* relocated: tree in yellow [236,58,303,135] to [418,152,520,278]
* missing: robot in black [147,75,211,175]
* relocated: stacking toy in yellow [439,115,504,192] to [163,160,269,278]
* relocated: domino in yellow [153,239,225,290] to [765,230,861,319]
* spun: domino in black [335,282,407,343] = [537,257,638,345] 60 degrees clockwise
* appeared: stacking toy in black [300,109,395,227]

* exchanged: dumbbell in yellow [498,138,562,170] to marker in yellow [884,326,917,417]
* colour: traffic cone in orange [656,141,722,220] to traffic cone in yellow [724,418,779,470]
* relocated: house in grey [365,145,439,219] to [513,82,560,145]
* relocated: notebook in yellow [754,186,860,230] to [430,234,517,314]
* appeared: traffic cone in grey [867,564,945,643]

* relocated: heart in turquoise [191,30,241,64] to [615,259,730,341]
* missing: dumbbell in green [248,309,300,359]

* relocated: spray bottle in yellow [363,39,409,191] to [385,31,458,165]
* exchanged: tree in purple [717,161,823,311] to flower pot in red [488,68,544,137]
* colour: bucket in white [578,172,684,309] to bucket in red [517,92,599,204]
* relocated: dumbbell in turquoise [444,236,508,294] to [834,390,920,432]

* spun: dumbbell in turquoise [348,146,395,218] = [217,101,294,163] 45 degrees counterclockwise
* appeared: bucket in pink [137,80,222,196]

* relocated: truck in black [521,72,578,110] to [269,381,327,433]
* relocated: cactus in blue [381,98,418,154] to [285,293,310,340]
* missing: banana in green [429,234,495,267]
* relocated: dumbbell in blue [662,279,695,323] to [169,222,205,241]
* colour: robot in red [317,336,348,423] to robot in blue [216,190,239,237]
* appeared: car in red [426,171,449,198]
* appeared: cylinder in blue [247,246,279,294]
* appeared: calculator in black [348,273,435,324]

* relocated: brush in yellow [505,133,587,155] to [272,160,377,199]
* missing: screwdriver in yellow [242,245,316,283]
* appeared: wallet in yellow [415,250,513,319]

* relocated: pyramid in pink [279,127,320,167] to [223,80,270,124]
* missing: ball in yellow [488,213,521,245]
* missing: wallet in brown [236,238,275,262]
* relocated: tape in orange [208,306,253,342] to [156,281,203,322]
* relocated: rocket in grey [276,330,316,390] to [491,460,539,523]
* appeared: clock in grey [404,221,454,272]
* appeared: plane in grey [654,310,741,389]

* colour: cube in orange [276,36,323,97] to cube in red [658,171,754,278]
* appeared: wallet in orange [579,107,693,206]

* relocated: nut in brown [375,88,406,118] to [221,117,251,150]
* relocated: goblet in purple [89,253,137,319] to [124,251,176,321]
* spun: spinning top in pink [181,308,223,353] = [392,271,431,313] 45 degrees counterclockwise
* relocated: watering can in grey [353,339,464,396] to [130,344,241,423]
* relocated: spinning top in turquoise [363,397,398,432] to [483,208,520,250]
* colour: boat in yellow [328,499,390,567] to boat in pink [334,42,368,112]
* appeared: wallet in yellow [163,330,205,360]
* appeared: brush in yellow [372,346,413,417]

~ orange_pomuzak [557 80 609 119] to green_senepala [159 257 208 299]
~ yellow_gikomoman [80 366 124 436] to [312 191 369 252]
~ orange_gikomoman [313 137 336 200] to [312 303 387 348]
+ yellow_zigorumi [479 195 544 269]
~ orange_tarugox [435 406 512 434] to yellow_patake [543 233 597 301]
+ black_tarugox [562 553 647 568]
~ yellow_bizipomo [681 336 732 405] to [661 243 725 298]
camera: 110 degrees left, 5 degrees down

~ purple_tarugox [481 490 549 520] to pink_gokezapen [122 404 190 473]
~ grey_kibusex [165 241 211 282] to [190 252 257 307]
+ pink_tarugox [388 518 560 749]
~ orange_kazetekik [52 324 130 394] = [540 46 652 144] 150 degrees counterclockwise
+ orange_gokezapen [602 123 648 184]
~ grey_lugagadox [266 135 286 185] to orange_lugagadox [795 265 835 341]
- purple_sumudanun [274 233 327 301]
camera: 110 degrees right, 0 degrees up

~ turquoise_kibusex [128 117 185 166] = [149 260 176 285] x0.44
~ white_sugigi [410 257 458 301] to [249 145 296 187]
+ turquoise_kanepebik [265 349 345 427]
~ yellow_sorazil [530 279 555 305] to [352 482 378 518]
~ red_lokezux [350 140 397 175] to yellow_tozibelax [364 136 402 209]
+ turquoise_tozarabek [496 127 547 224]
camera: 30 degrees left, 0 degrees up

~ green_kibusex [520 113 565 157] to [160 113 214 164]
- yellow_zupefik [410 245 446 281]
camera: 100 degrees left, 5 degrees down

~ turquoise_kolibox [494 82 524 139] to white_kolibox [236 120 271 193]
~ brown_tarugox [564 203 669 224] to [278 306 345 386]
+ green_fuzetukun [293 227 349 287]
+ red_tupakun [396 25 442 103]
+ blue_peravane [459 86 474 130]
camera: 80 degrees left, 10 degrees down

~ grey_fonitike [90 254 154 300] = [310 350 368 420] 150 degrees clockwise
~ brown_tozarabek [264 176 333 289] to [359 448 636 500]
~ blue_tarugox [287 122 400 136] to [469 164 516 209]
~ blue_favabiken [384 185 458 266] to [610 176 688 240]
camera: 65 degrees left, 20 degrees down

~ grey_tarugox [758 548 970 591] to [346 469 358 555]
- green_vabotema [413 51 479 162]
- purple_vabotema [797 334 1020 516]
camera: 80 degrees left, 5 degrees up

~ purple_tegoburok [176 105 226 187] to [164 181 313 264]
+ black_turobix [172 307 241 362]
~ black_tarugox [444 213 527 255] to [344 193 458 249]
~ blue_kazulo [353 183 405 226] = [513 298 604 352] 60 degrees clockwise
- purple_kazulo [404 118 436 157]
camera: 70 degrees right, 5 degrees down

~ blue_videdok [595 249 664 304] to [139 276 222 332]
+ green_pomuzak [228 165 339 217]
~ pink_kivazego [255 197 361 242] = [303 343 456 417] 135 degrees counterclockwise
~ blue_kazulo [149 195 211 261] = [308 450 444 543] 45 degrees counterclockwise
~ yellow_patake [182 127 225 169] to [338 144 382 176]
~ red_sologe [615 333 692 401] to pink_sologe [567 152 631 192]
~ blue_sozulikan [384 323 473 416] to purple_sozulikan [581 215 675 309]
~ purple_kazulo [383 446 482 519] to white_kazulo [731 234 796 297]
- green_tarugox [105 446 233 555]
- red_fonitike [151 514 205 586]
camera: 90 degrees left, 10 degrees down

* **What is expected**: Give the number of lines in the material above that include the string "domino", with no further text.

* **Expected answer**: 2